→ **Task to complete**
Your task is to copy the lines of the data below from the line holding "BT2: 12V (plus" through the line holding "IC15: OR CD4071", inclusive, exactly and with nothing added.

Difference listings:

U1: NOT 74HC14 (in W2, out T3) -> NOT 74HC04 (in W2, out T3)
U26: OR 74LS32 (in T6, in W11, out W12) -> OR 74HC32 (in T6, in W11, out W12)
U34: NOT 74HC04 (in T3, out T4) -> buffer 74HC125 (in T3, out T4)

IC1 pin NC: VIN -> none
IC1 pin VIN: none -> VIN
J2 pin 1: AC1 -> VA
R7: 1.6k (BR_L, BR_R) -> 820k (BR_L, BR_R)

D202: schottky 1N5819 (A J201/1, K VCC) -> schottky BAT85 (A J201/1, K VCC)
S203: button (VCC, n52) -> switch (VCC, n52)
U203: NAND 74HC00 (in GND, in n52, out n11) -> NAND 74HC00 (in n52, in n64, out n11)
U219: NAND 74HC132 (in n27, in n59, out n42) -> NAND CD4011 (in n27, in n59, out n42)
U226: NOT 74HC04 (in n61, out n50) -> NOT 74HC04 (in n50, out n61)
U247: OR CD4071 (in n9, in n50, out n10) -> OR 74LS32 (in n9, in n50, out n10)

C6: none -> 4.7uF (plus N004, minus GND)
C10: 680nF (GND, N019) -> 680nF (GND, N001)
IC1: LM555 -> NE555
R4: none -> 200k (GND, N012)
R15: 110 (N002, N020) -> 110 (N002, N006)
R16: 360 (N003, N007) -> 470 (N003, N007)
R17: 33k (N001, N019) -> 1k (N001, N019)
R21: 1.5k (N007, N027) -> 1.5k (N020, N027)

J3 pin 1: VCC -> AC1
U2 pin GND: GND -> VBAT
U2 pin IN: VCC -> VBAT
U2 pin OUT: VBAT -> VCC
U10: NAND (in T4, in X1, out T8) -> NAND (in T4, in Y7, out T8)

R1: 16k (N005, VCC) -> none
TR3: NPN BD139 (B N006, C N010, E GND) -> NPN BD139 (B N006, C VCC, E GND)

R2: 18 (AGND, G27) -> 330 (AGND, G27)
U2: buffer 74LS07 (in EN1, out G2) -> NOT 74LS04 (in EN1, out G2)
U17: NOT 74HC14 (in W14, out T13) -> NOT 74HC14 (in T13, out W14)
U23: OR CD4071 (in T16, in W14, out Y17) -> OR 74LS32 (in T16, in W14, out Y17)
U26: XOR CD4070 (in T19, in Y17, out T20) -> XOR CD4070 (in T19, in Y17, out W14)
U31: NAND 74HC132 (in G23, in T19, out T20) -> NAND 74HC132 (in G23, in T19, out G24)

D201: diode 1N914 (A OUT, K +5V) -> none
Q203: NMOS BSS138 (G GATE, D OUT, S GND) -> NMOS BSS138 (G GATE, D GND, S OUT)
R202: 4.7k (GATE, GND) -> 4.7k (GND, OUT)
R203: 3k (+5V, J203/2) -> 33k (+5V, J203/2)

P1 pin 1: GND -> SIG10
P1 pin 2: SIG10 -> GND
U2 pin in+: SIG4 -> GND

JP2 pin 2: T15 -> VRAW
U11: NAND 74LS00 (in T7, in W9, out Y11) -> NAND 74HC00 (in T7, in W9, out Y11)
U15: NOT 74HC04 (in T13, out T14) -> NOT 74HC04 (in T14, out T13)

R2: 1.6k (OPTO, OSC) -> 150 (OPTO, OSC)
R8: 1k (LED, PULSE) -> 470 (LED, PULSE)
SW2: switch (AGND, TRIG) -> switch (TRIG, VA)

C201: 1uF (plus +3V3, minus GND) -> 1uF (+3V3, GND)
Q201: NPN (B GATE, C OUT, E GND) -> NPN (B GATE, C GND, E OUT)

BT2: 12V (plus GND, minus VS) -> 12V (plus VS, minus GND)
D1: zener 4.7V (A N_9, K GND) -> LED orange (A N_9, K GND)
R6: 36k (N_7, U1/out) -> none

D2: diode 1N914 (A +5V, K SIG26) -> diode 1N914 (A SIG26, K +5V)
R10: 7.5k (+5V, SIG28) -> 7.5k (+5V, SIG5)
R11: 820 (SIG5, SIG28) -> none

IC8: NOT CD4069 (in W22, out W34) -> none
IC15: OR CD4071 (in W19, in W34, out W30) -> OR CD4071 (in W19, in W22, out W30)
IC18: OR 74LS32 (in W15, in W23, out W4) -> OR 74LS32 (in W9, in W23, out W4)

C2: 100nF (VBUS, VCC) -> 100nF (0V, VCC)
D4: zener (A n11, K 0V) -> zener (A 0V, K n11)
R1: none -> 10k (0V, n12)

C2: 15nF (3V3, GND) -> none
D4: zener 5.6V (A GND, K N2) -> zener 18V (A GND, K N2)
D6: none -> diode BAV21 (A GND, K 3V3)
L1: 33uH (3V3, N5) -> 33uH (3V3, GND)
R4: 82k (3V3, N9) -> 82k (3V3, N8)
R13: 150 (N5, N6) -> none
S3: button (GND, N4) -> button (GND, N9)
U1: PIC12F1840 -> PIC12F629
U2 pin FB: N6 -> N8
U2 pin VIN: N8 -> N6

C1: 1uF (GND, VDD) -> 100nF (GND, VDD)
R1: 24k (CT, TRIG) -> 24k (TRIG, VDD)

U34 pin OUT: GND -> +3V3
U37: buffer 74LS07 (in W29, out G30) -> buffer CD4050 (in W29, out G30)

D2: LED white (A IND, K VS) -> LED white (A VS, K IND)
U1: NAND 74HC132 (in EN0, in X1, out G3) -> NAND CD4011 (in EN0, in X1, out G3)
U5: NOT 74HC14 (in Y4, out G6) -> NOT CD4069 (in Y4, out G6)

→ **Result of this task**
BT2: 12V (plus GND, minus VS) -> 12V (plus VS, minus GND)
D1: zener 4.7V (A N_9, K GND) -> LED orange (A N_9, K GND)
R6: 36k (N_7, U1/out) -> none

D2: diode 1N914 (A +5V, K SIG26) -> diode 1N914 (A SIG26, K +5V)
R10: 7.5k (+5V, SIG28) -> 7.5k (+5V, SIG5)
R11: 820 (SIG5, SIG28) -> none

IC8: NOT CD4069 (in W22, out W34) -> none
IC15: OR CD4071 (in W19, in W34, out W30) -> OR CD4071 (in W19, in W22, out W30)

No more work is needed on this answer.